Your goal
Retype the lines of the listing below exactly, but only those from the one containing "BT3 pin RXD: D21 -> D4" through the last line; pictures stay out.

Data to process
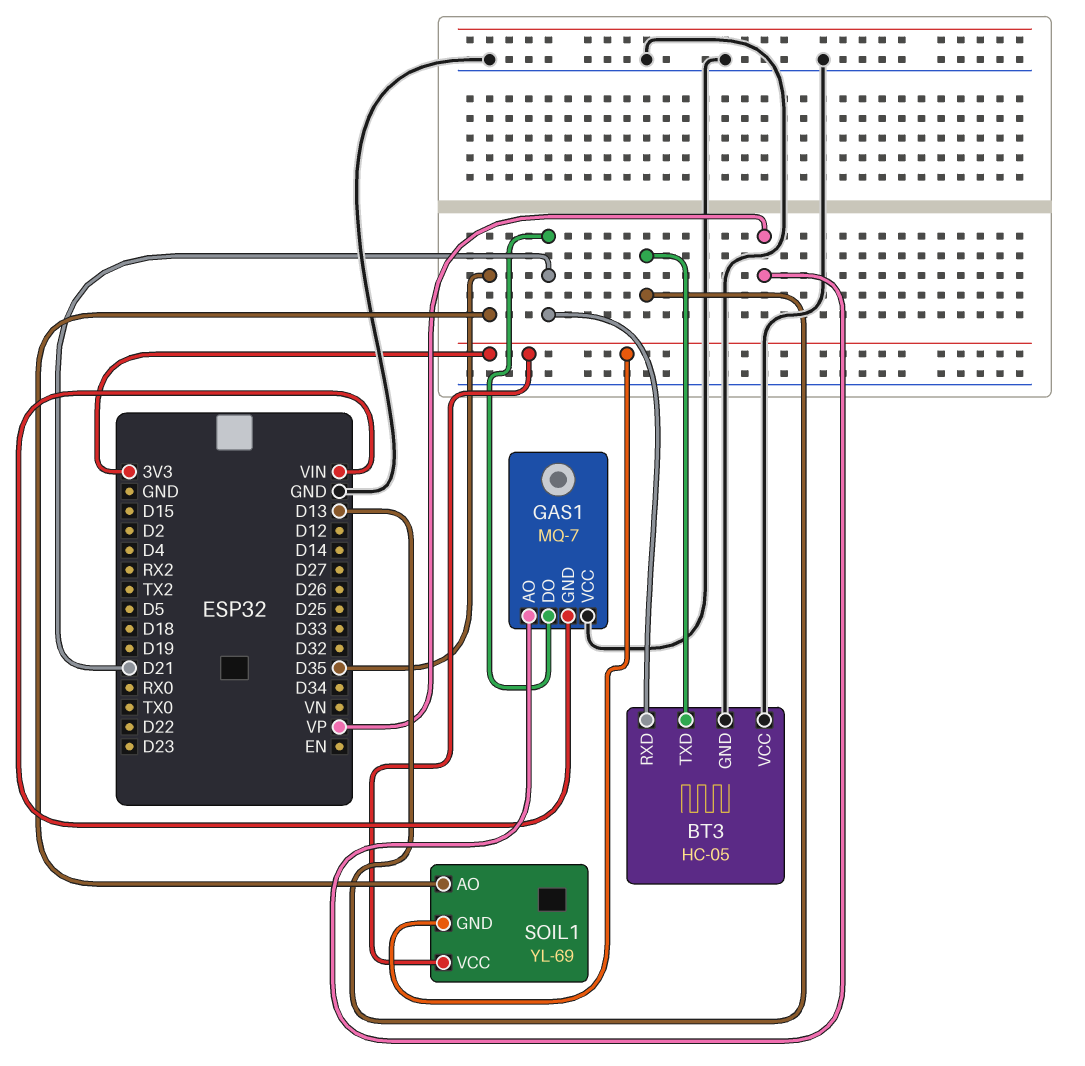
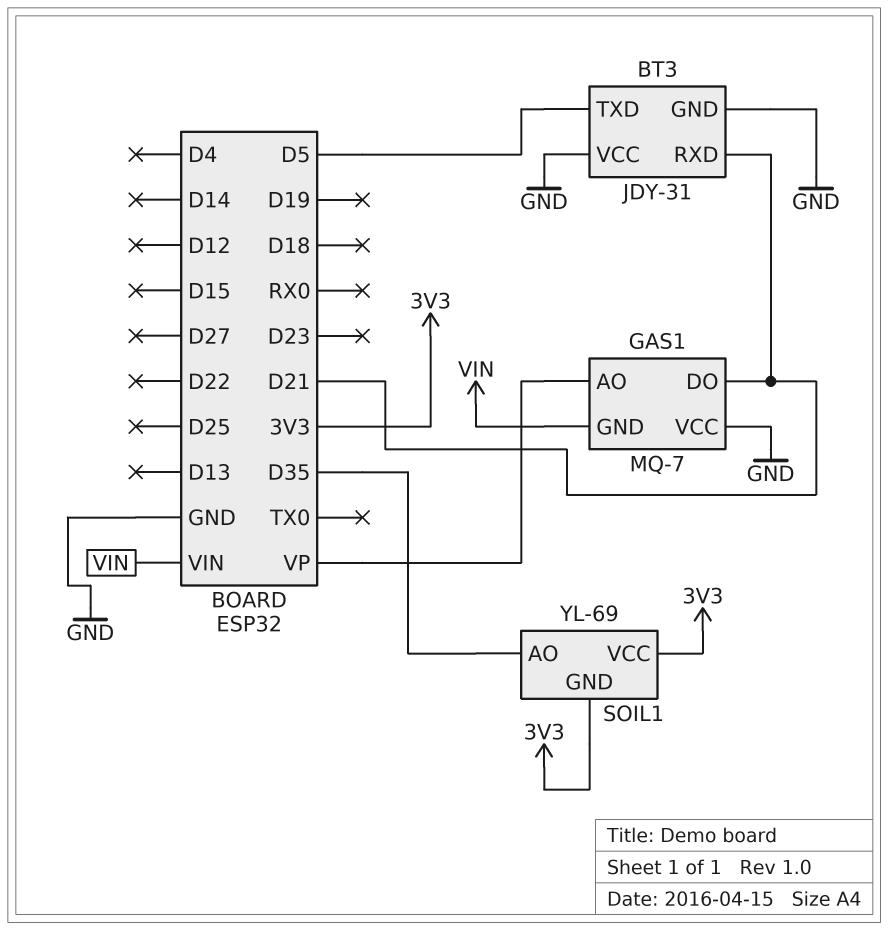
BT3: HC-05 -> JDY-31
BT3 pin TXD: D13 -> D5

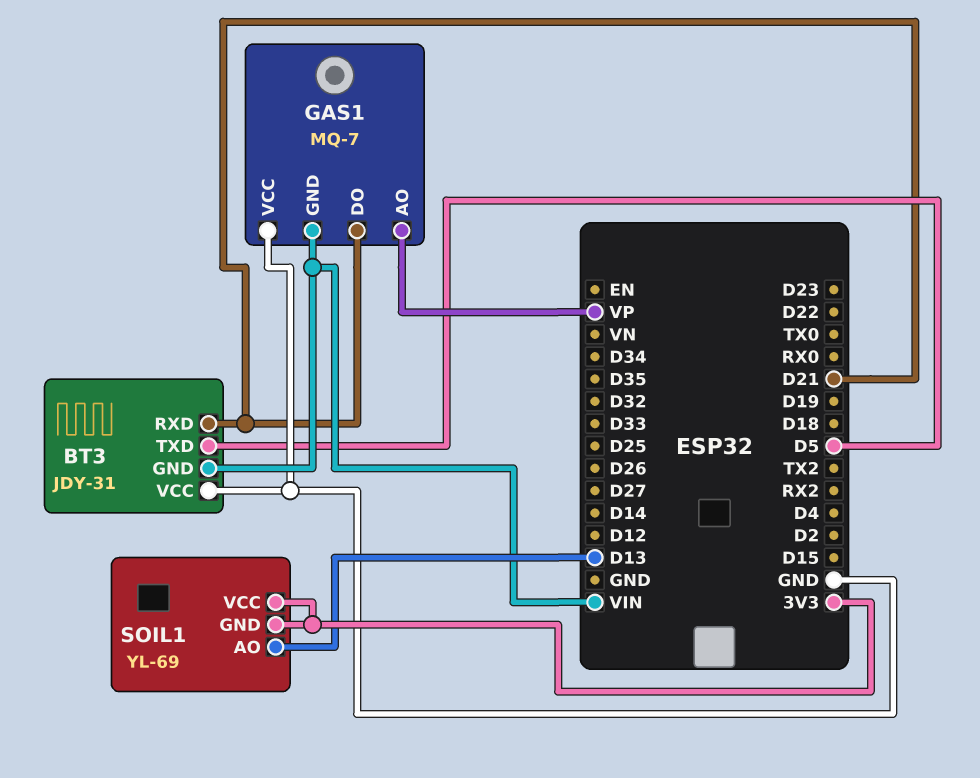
BT3 pin GND: GND -> VIN
SOIL1 pin AO: D35 -> D13

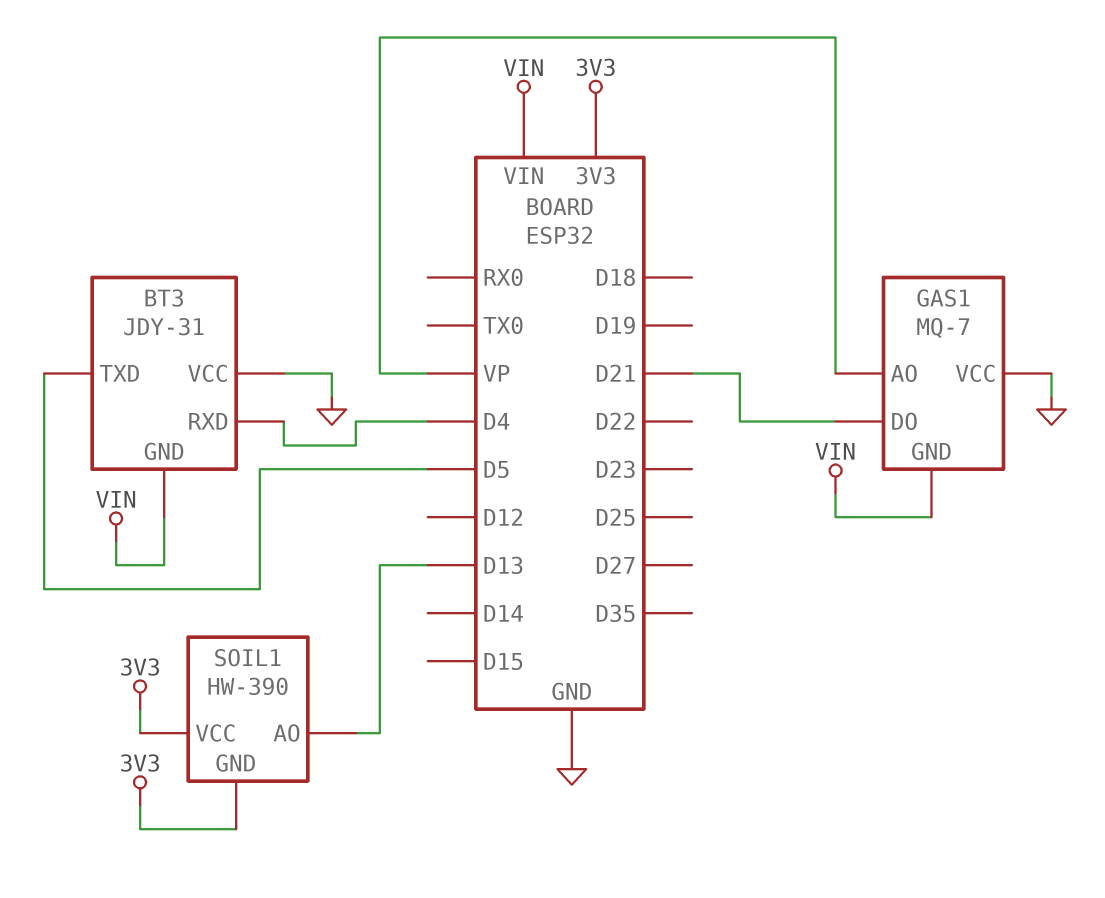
BT3 pin RXD: D21 -> D4
SOIL1: YL-69 -> HW-390

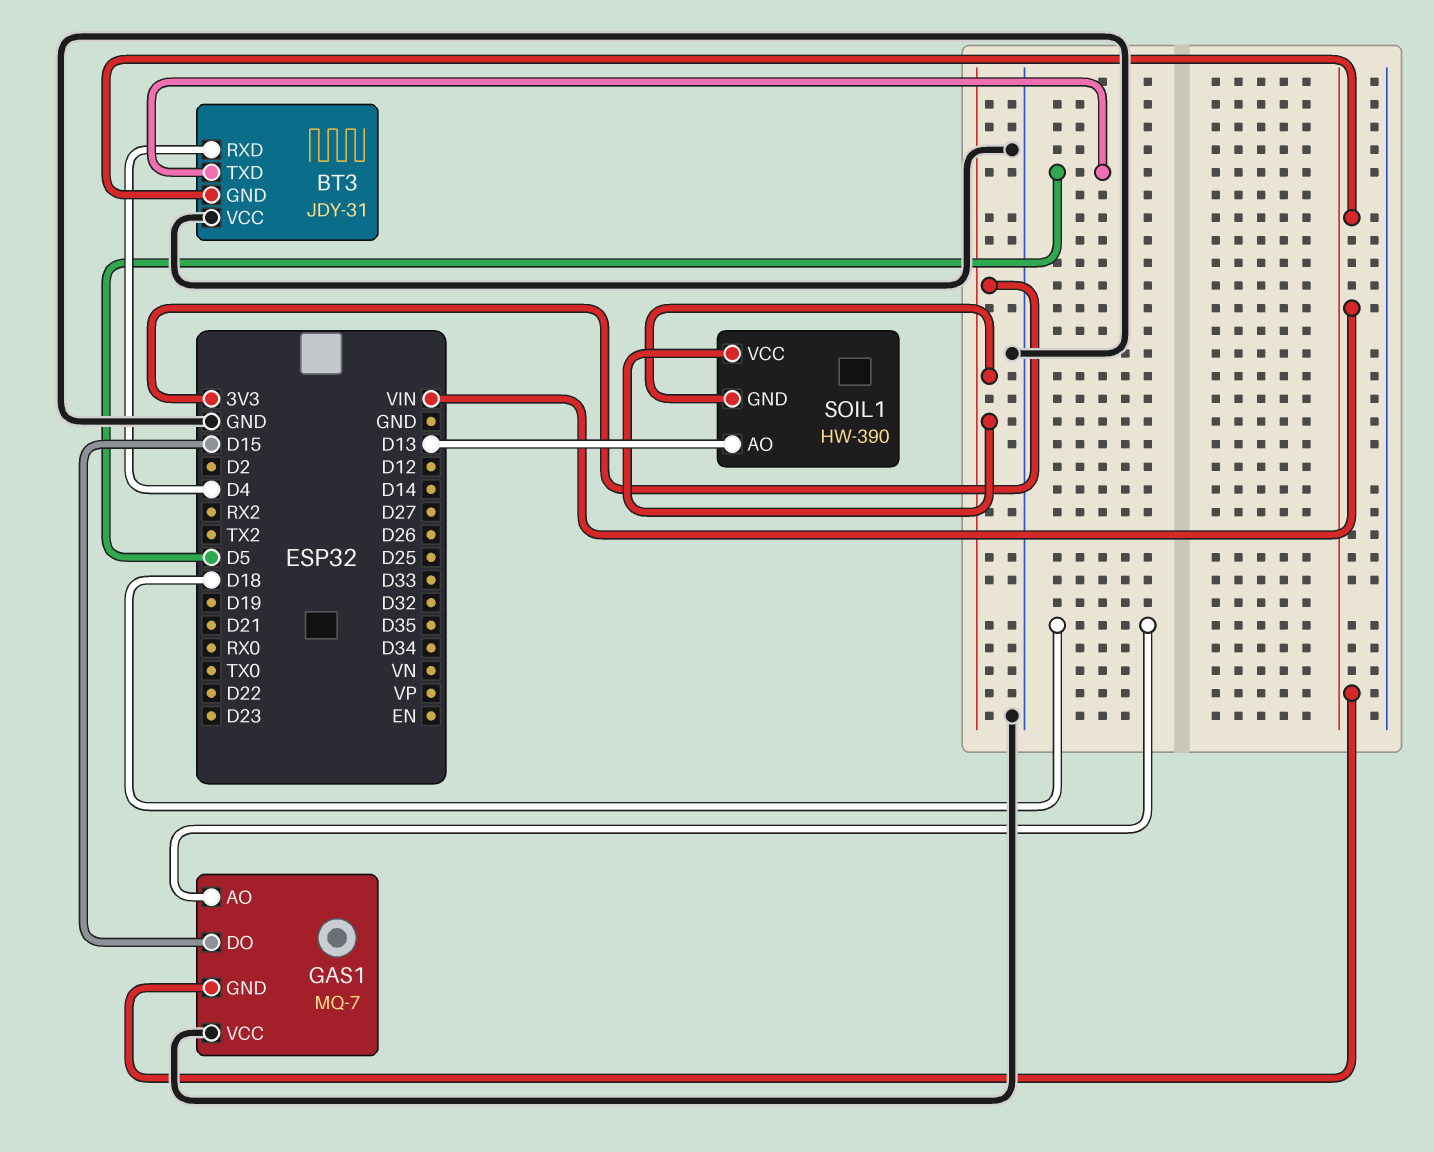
GAS1 pin AO: VP -> D18
GAS1 pin DO: D21 -> D15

Result for this exercise
BT3 pin RXD: D21 -> D4
SOIL1: YL-69 -> HW-390

GAS1 pin AO: VP -> D18
GAS1 pin DO: D21 -> D15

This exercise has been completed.